▸ Data for analysis:
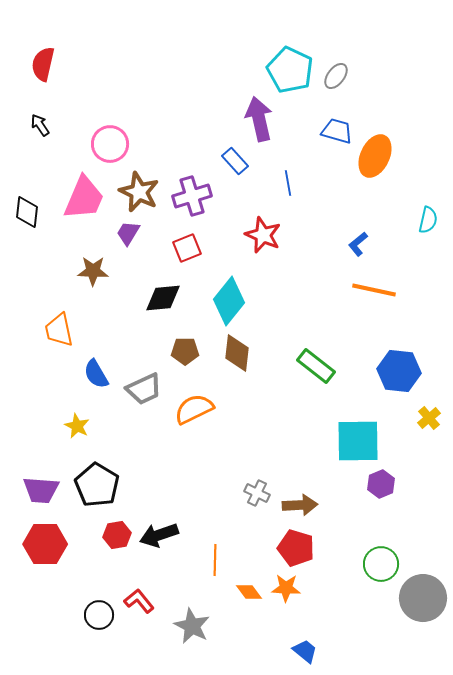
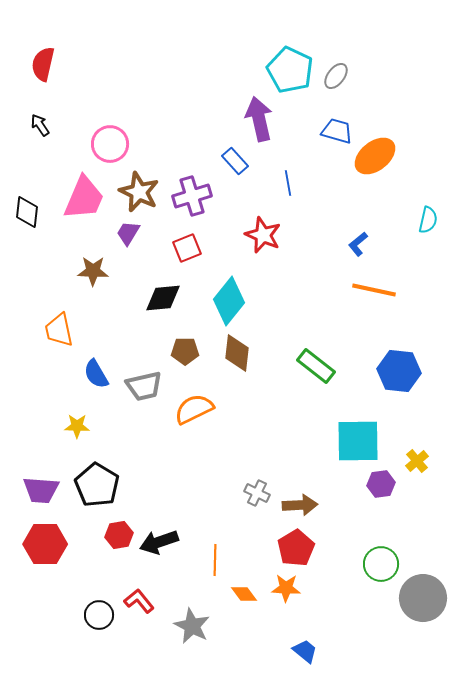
orange ellipse at (375, 156): rotated 27 degrees clockwise
gray trapezoid at (144, 389): moved 3 px up; rotated 12 degrees clockwise
yellow cross at (429, 418): moved 12 px left, 43 px down
yellow star at (77, 426): rotated 25 degrees counterclockwise
purple hexagon at (381, 484): rotated 16 degrees clockwise
red hexagon at (117, 535): moved 2 px right
black arrow at (159, 535): moved 7 px down
red pentagon at (296, 548): rotated 24 degrees clockwise
orange diamond at (249, 592): moved 5 px left, 2 px down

▸ Problem:
Above are the records. Identify each line that contains the word "orange".

▸ Written answer:
orange ellipse at (375, 156): rotated 27 degrees clockwise
orange diamond at (249, 592): moved 5 px left, 2 px down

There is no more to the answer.